**TASK BRIEF:**
Output every line below exactly, please, omitting pictures.
════════
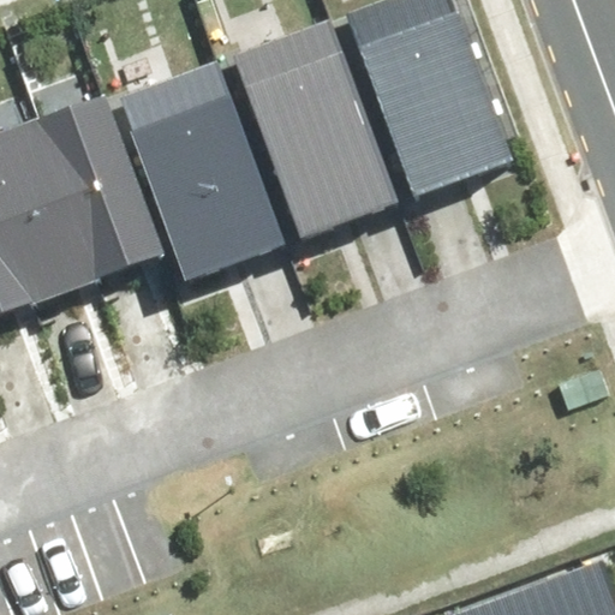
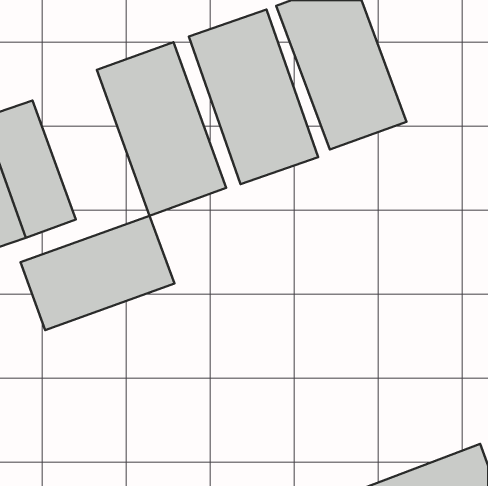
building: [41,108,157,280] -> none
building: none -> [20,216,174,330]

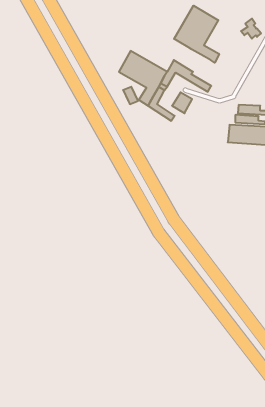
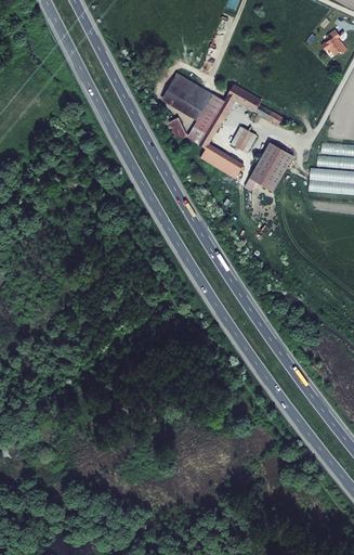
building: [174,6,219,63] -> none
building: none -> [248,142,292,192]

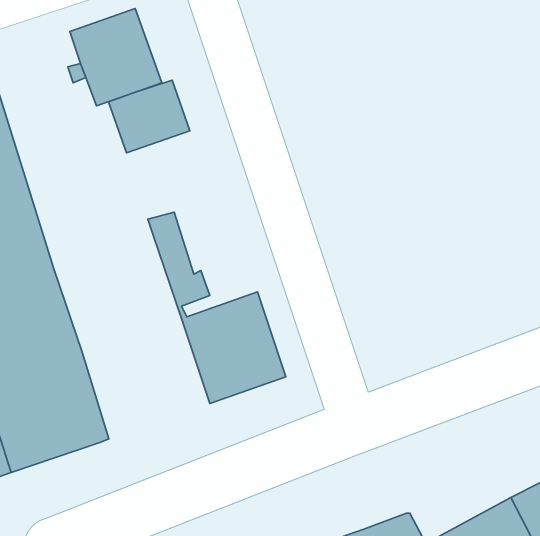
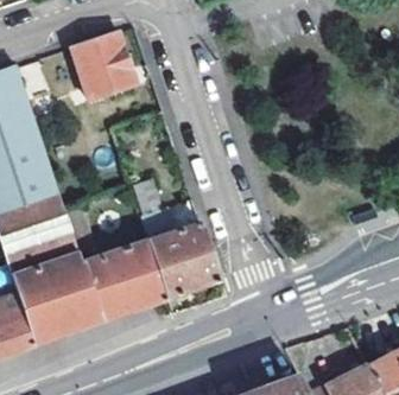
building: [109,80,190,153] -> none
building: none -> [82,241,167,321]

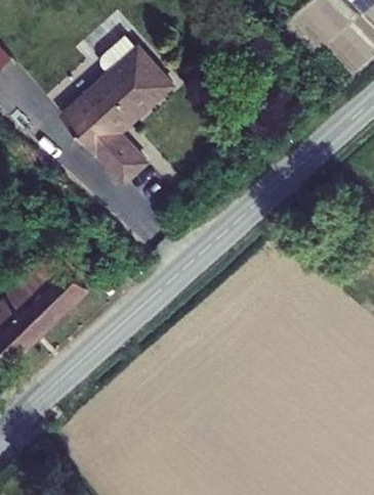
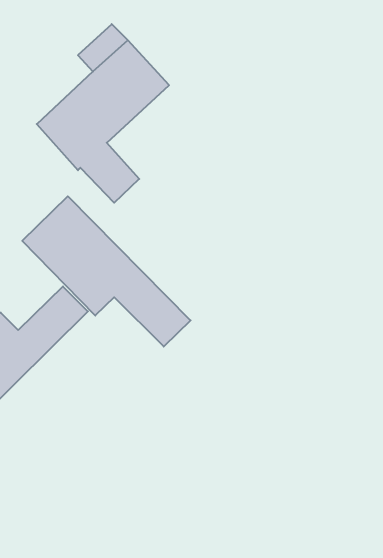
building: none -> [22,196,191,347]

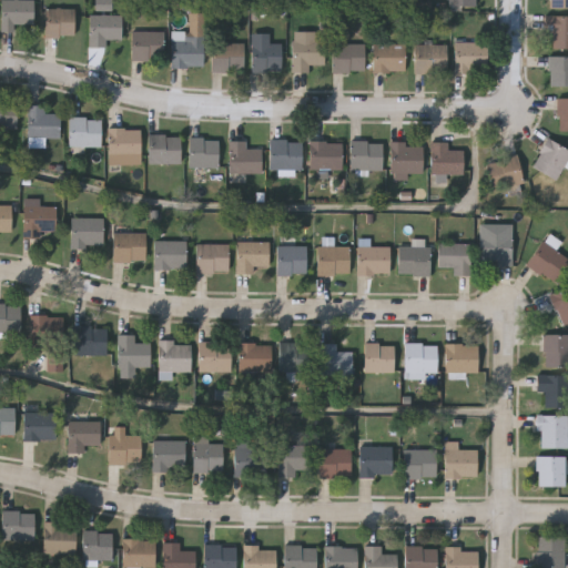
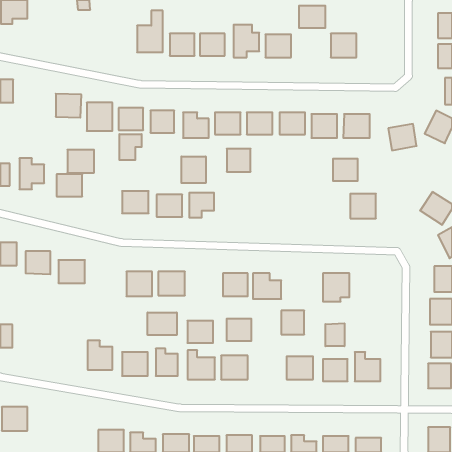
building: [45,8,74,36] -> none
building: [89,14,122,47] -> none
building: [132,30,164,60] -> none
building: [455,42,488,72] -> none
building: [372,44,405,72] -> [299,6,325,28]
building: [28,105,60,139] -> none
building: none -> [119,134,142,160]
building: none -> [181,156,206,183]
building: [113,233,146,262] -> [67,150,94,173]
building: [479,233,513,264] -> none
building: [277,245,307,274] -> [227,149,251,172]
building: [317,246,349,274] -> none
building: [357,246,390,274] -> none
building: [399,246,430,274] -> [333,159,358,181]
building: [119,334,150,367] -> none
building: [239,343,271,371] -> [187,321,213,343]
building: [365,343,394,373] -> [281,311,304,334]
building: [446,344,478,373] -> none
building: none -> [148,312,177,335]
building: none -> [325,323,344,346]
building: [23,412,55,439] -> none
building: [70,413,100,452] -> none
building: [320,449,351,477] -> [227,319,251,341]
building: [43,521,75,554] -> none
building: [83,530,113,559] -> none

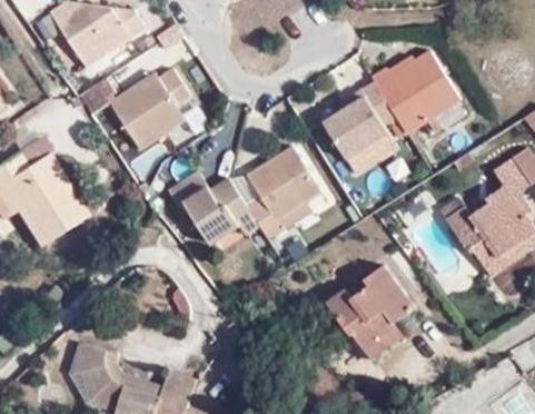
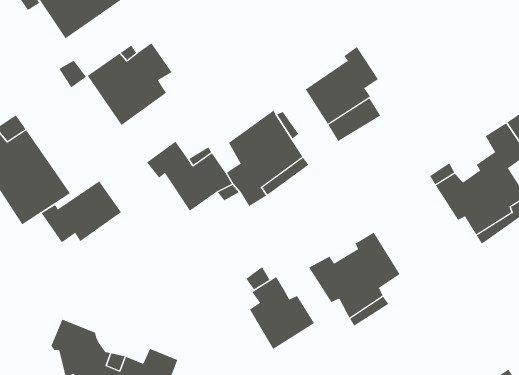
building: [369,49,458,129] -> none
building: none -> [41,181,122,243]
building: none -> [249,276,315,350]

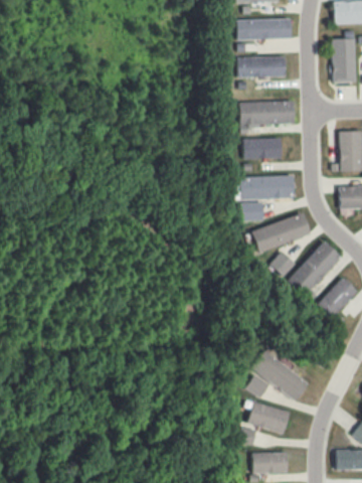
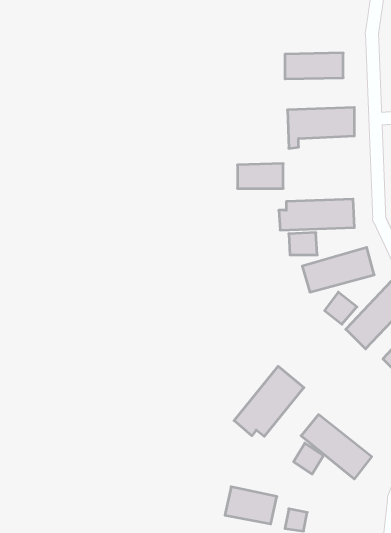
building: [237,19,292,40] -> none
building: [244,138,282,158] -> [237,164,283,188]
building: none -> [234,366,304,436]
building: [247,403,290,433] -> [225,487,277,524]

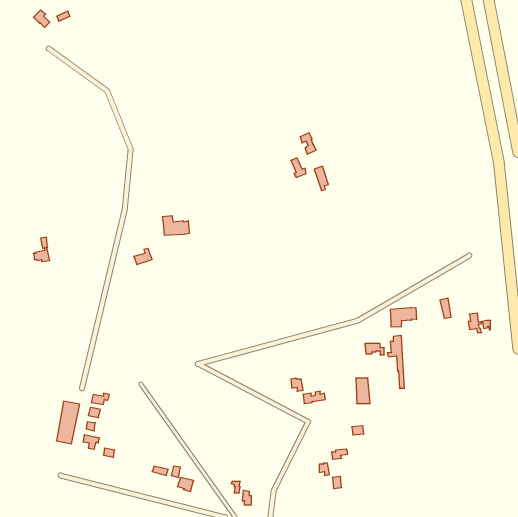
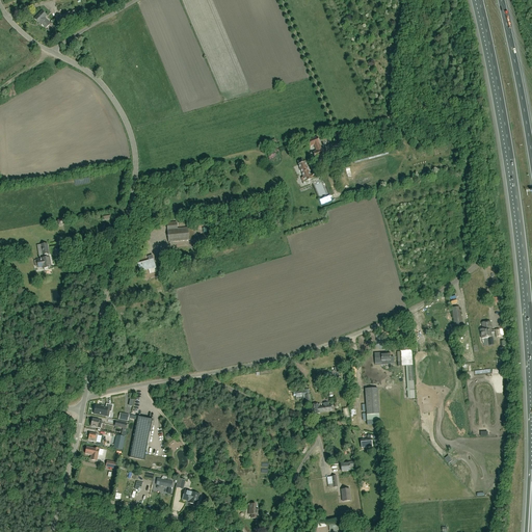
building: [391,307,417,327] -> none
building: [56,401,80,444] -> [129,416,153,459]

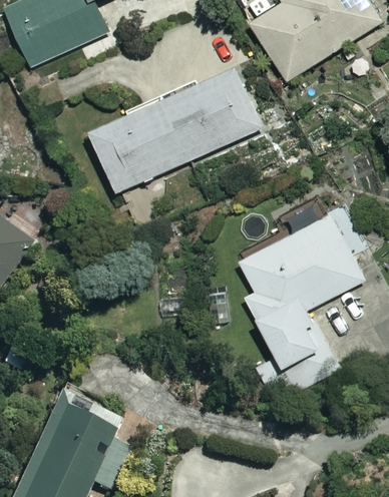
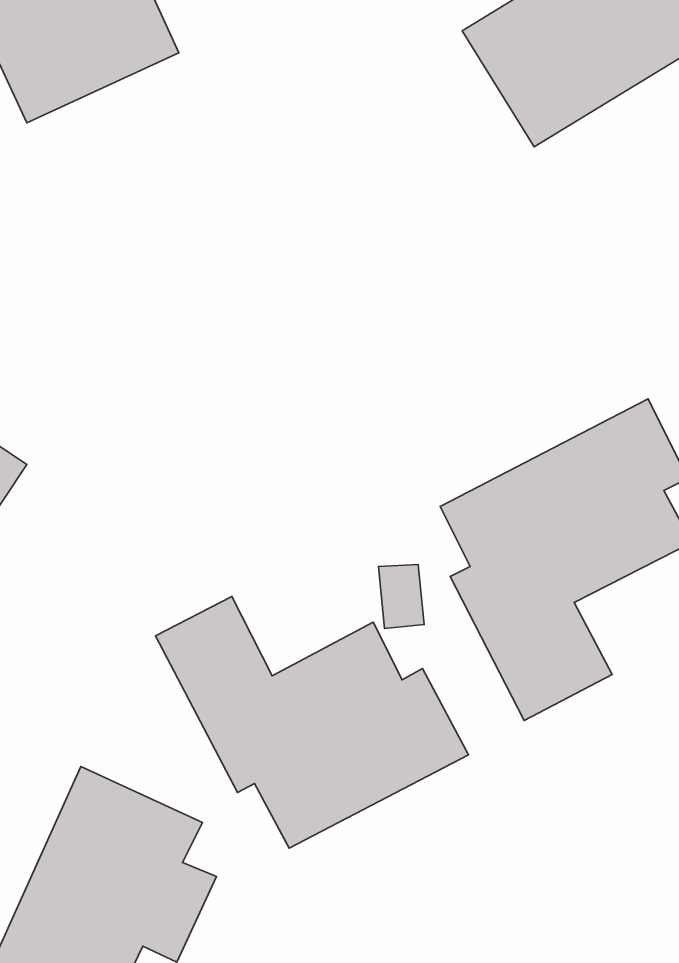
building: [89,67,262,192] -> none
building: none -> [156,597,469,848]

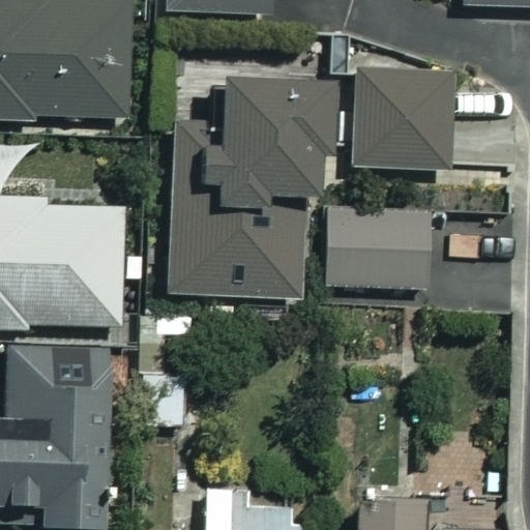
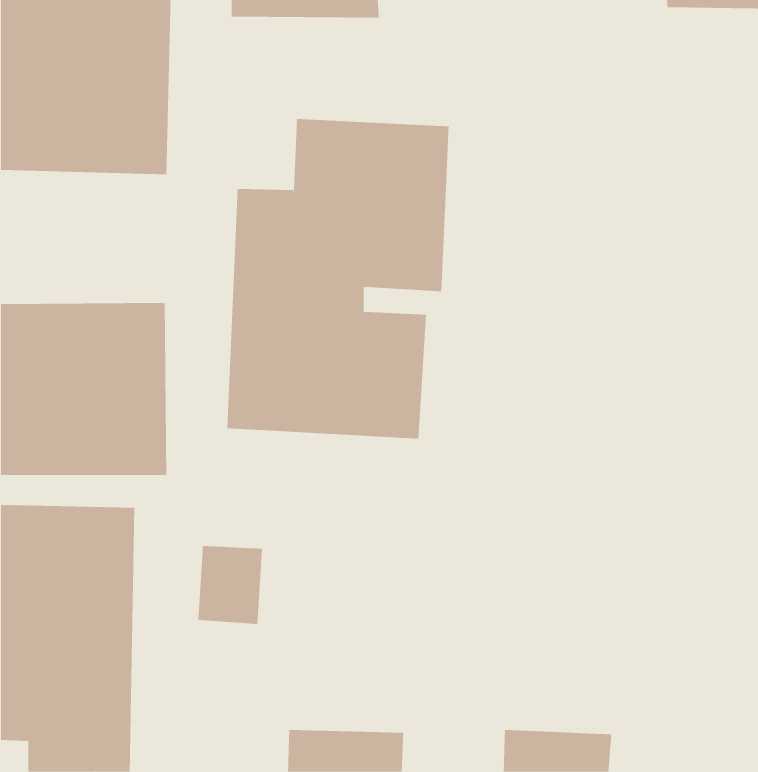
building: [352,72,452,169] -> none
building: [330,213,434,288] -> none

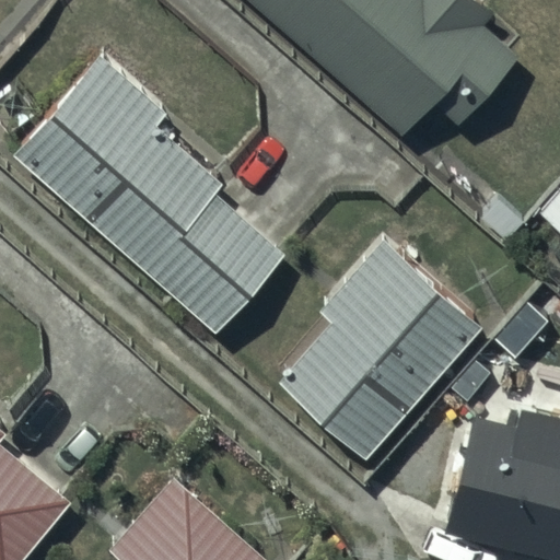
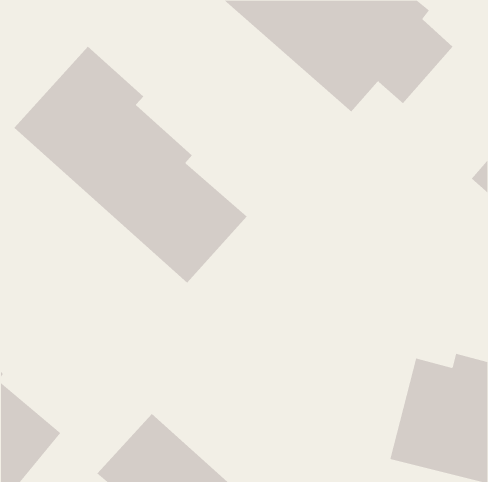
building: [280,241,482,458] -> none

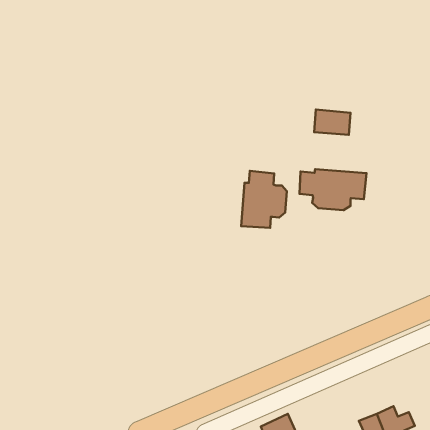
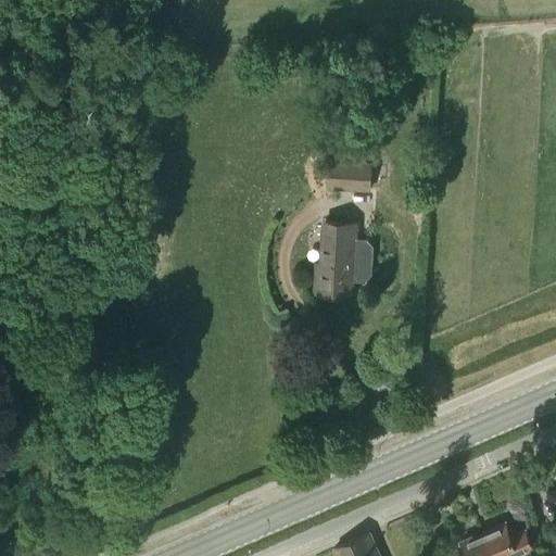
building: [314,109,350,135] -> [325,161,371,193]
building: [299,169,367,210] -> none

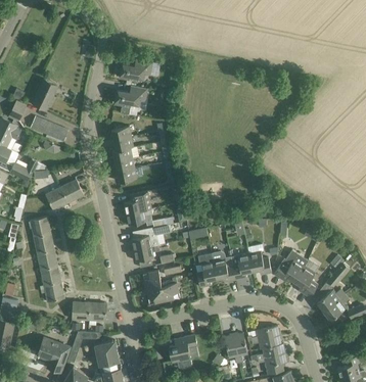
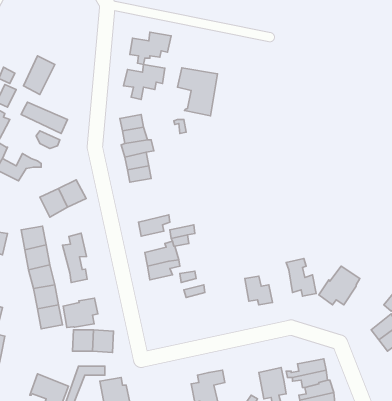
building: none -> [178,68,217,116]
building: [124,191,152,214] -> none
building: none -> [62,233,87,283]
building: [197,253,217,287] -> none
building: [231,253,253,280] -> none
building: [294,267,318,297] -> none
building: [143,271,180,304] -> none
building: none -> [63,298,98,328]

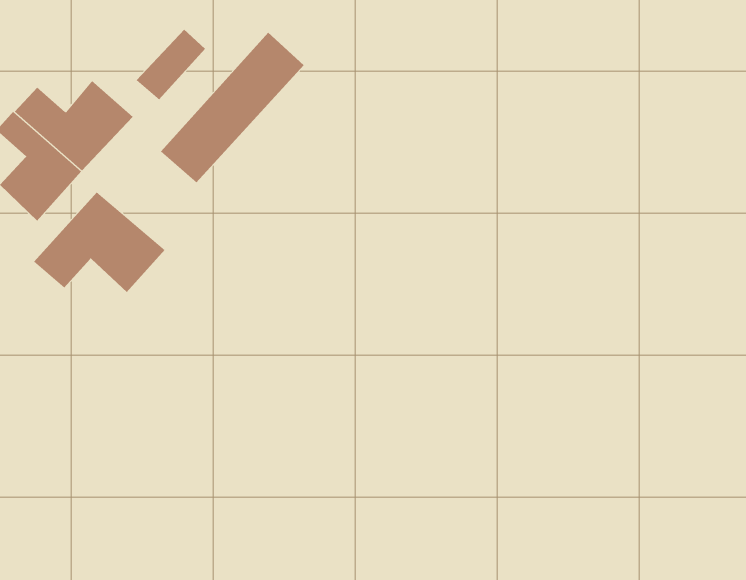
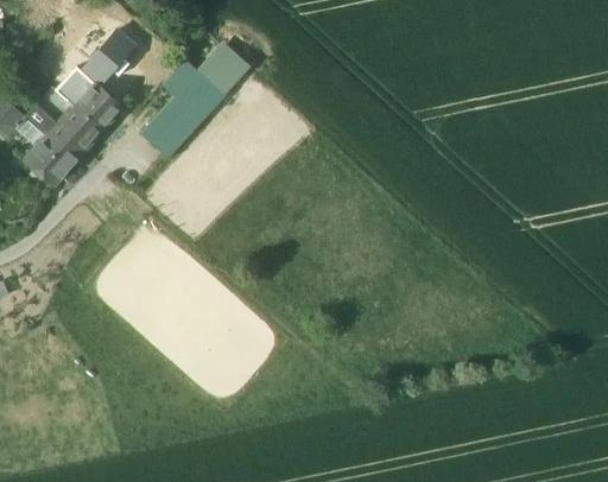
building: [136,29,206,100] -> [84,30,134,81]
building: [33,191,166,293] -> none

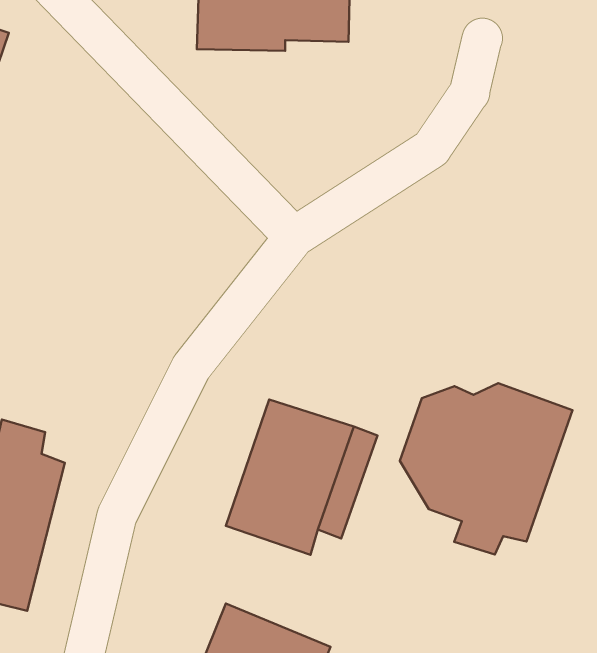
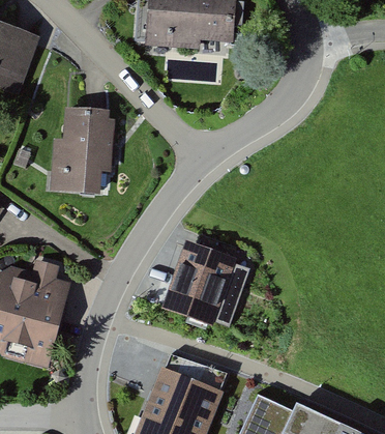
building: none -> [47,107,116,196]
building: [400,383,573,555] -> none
════════
**SOLVED PROBLEM:**
building: [41,108,157,280] -> none
building: none -> [20,216,174,330]

building: [174,6,219,63] -> none
building: none -> [248,142,292,192]

building: [109,80,190,153] -> none
building: none -> [82,241,167,321]

building: none -> [22,196,191,347]

building: [45,8,74,36] -> none
building: [89,14,122,47] -> none
building: [132,30,164,60] -> none
building: [455,42,488,72] -> none
building: [372,44,405,72] -> [299,6,325,28]
building: [28,105,60,139] -> none
building: none -> [119,134,142,160]
building: none -> [181,156,206,183]
building: [113,233,146,262] -> [67,150,94,173]
building: [479,233,513,264] -> none
building: [277,245,307,274] -> [227,149,251,172]
building: [317,246,349,274] -> none
building: [357,246,390,274] -> none
building: [399,246,430,274] -> [333,159,358,181]
building: [119,334,150,367] -> none
building: [239,343,271,371] -> [187,321,213,343]
building: [365,343,394,373] -> [281,311,304,334]
building: [446,344,478,373] -> none
building: none -> [148,312,177,335]
building: none -> [325,323,344,346]
building: [23,412,55,439] -> none
building: [70,413,100,452] -> none
building: [320,449,351,477] -> [227,319,251,341]
building: [43,521,75,554] -> none
building: [83,530,113,559] -> none

building: [369,49,458,129] -> none
building: none -> [41,181,122,243]
building: none -> [249,276,315,350]

building: [237,19,292,40] -> none
building: [244,138,282,158] -> [237,164,283,188]
building: none -> [234,366,304,436]
building: [247,403,290,433] -> [225,487,277,524]

building: [391,307,417,327] -> none
building: [56,401,80,444] -> [129,416,153,459]

building: [89,67,262,192] -> none
building: none -> [156,597,469,848]

building: [352,72,452,169] -> none
building: [330,213,434,288] -> none

building: [280,241,482,458] -> none

building: [314,109,350,135] -> [325,161,371,193]
building: [299,169,367,210] -> none

building: none -> [178,68,217,116]
building: [124,191,152,214] -> none
building: none -> [62,233,87,283]
building: [197,253,217,287] -> none
building: [231,253,253,280] -> none
building: [294,267,318,297] -> none
building: [143,271,180,304] -> none
building: none -> [63,298,98,328]

building: [136,29,206,100] -> [84,30,134,81]
building: [33,191,166,293] -> none

building: none -> [47,107,116,196]
building: [400,383,573,555] -> none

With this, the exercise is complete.